■ **WHAT THE TASK REQUIRES**
Could you output the entire listing without altering anything?

--------------------------------------------------

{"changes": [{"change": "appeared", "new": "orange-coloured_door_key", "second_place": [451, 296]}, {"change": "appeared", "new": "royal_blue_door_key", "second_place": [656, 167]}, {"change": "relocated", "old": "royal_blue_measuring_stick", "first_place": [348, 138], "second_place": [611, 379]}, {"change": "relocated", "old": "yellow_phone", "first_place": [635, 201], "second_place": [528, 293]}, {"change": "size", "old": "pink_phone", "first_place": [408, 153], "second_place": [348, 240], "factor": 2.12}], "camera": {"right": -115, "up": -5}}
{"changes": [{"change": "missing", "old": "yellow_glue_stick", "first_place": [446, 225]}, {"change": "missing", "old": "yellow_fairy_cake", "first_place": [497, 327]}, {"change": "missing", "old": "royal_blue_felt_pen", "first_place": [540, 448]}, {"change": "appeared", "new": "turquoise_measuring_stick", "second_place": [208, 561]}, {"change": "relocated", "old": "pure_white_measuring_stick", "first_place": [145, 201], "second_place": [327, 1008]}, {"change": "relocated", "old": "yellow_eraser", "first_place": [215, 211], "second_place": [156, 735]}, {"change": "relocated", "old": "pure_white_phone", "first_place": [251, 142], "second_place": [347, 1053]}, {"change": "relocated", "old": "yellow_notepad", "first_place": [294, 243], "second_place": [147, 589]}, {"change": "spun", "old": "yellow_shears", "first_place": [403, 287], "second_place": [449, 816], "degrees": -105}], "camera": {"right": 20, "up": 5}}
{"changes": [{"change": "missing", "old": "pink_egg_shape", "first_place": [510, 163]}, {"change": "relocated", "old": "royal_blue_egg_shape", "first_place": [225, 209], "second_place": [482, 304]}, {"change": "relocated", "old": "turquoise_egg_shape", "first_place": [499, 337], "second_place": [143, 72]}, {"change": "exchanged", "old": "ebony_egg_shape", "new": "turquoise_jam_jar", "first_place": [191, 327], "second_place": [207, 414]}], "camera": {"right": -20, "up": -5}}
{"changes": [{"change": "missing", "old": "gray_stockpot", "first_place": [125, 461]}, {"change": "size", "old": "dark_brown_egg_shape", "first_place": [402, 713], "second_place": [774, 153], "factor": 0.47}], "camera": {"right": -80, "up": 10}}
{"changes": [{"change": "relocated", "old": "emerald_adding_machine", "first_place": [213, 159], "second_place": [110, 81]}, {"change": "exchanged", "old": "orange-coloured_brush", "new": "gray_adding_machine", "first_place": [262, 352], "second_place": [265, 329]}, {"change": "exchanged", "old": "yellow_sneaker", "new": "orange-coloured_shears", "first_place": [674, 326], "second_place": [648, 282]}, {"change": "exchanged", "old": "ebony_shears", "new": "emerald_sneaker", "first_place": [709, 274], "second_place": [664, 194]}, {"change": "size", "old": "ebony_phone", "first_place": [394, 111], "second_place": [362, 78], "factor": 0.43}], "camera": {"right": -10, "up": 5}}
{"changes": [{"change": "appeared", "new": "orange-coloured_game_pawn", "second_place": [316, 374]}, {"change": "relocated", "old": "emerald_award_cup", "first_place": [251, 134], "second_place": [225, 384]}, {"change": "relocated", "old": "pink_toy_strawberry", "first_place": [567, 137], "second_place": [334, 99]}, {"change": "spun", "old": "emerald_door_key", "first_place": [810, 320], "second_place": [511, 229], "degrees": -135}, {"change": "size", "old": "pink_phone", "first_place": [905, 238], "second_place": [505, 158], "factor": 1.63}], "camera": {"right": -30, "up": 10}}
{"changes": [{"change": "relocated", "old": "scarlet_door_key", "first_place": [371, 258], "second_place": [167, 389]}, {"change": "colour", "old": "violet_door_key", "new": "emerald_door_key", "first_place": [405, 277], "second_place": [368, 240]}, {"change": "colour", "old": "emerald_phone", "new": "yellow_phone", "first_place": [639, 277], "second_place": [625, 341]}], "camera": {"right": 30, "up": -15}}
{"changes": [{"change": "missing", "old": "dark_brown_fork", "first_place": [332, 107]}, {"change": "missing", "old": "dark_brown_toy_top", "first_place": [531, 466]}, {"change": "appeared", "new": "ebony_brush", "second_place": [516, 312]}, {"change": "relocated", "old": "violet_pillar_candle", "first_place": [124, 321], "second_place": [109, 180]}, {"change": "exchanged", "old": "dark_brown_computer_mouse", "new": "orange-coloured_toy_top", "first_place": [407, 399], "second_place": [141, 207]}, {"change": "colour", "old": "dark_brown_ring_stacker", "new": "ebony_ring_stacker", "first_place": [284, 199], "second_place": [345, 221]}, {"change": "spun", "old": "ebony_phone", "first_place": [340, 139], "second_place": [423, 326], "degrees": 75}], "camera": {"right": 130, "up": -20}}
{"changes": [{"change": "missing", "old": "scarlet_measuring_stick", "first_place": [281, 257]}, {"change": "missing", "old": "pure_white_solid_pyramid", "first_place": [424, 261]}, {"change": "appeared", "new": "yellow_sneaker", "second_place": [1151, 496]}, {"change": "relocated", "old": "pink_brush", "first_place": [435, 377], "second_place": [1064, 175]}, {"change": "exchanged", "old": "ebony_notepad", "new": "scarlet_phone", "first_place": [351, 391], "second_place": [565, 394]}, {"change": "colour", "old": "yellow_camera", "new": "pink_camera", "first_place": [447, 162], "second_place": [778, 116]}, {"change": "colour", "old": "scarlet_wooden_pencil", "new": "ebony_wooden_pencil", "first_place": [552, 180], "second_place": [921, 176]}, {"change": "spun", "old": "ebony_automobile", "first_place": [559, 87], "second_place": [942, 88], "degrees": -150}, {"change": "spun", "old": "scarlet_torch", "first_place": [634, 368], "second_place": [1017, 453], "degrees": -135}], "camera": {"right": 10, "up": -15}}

--------------------------------------------------

■ **OUTPUT FOR THIS EXERCISE**
{"changes": [{"change": "appeared", "new": "orange-coloured_door_key", "second_place": [451, 296]}, {"change": "appeared", "new": "royal_blue_door_key", "second_place": [656, 167]}, {"change": "relocated", "old": "royal_blue_measuring_stick", "first_place": [348, 138], "second_place": [611, 379]}, {"change": "relocated", "old": "yellow_phone", "first_place": [635, 201], "second_place": [528, 293]}, {"change": "size", "old": "pink_phone", "first_place": [408, 153], "second_place": [348, 240], "factor": 2.12}], "camera": {"right": -115, "up": -5}}
{"changes": [{"change": "missing", "old": "yellow_glue_stick", "first_place": [446, 225]}, {"change": "missing", "old": "yellow_fairy_cake", "first_place": [497, 327]}, {"change": "missing", "old": "royal_blue_felt_pen", "first_place": [540, 448]}, {"change": "appeared", "new": "turquoise_measuring_stick", "second_place": [208, 561]}, {"change": "relocated", "old": "pure_white_measuring_stick", "first_place": [145, 201], "second_place": [327, 1008]}, {"change": "relocated", "old": "yellow_eraser", "first_place": [215, 211], "second_place": [156, 735]}, {"change": "relocated", "old": "pure_white_phone", "first_place": [251, 142], "second_place": [347, 1053]}, {"change": "relocated", "old": "yellow_notepad", "first_place": [294, 243], "second_place": [147, 589]}, {"change": "spun", "old": "yellow_shears", "first_place": [403, 287], "second_place": [449, 816], "degrees": -105}], "camera": {"right": 20, "up": 5}}
{"changes": [{"change": "missing", "old": "pink_egg_shape", "first_place": [510, 163]}, {"change": "relocated", "old": "royal_blue_egg_shape", "first_place": [225, 209], "second_place": [482, 304]}, {"change": "relocated", "old": "turquoise_egg_shape", "first_place": [499, 337], "second_place": [143, 72]}, {"change": "exchanged", "old": "ebony_egg_shape", "new": "turquoise_jam_jar", "first_place": [191, 327], "second_place": [207, 414]}], "camera": {"right": -20, "up": -5}}
{"changes": [{"change": "missing", "old": "gray_stockpot", "first_place": [125, 461]}, {"change": "size", "old": "dark_brown_egg_shape", "first_place": [402, 713], "second_place": [774, 153], "factor": 0.47}], "camera": {"right": -80, "up": 10}}
{"changes": [{"change": "relocated", "old": "emerald_adding_machine", "first_place": [213, 159], "second_place": [110, 81]}, {"change": "exchanged", "old": "orange-coloured_brush", "new": "gray_adding_machine", "first_place": [262, 352], "second_place": [265, 329]}, {"change": "exchanged", "old": "yellow_sneaker", "new": "orange-coloured_shears", "first_place": [674, 326], "second_place": [648, 282]}, {"change": "exchanged", "old": "ebony_shears", "new": "emerald_sneaker", "first_place": [709, 274], "second_place": [664, 194]}, {"change": "size", "old": "ebony_phone", "first_place": [394, 111], "second_place": [362, 78], "factor": 0.43}], "camera": {"right": -10, "up": 5}}
{"changes": [{"change": "appeared", "new": "orange-coloured_game_pawn", "second_place": [316, 374]}, {"change": "relocated", "old": "emerald_award_cup", "first_place": [251, 134], "second_place": [225, 384]}, {"change": "relocated", "old": "pink_toy_strawberry", "first_place": [567, 137], "second_place": [334, 99]}, {"change": "spun", "old": "emerald_door_key", "first_place": [810, 320], "second_place": [511, 229], "degrees": -135}, {"change": "size", "old": "pink_phone", "first_place": [905, 238], "second_place": [505, 158], "factor": 1.63}], "camera": {"right": -30, "up": 10}}
{"changes": [{"change": "relocated", "old": "scarlet_door_key", "first_place": [371, 258], "second_place": [167, 389]}, {"change": "colour", "old": "violet_door_key", "new": "emerald_door_key", "first_place": [405, 277], "second_place": [368, 240]}, {"change": "colour", "old": "emerald_phone", "new": "yellow_phone", "first_place": [639, 277], "second_place": [625, 341]}], "camera": {"right": 30, "up": -15}}
{"changes": [{"change": "missing", "old": "dark_brown_fork", "first_place": [332, 107]}, {"change": "missing", "old": "dark_brown_toy_top", "first_place": [531, 466]}, {"change": "appeared", "new": "ebony_brush", "second_place": [516, 312]}, {"change": "relocated", "old": "violet_pillar_candle", "first_place": [124, 321], "second_place": [109, 180]}, {"change": "exchanged", "old": "dark_brown_computer_mouse", "new": "orange-coloured_toy_top", "first_place": [407, 399], "second_place": [141, 207]}, {"change": "colour", "old": "dark_brown_ring_stacker", "new": "ebony_ring_stacker", "first_place": [284, 199], "second_place": [345, 221]}, {"change": "spun", "old": "ebony_phone", "first_place": [340, 139], "second_place": [423, 326], "degrees": 75}], "camera": {"right": 130, "up": -20}}
{"changes": [{"change": "missing", "old": "scarlet_measuring_stick", "first_place": [281, 257]}, {"change": "missing", "old": "pure_white_solid_pyramid", "first_place": [424, 261]}, {"change": "appeared", "new": "yellow_sneaker", "second_place": [1151, 496]}, {"change": "relocated", "old": "pink_brush", "first_place": [435, 377], "second_place": [1064, 175]}, {"change": "exchanged", "old": "ebony_notepad", "new": "scarlet_phone", "first_place": [351, 391], "second_place": [565, 394]}, {"change": "colour", "old": "yellow_camera", "new": "pink_camera", "first_place": [447, 162], "second_place": [778, 116]}, {"change": "colour", "old": "scarlet_wooden_pencil", "new": "ebony_wooden_pencil", "first_place": [552, 180], "second_place": [921, 176]}, {"change": "spun", "old": "ebony_automobile", "first_place": [559, 87], "second_place": [942, 88], "degrees": -150}, {"change": "spun", "old": "scarlet_torch", "first_place": [634, 368], "second_place": [1017, 453], "degrees": -135}], "camera": {"right": 10, "up": -15}}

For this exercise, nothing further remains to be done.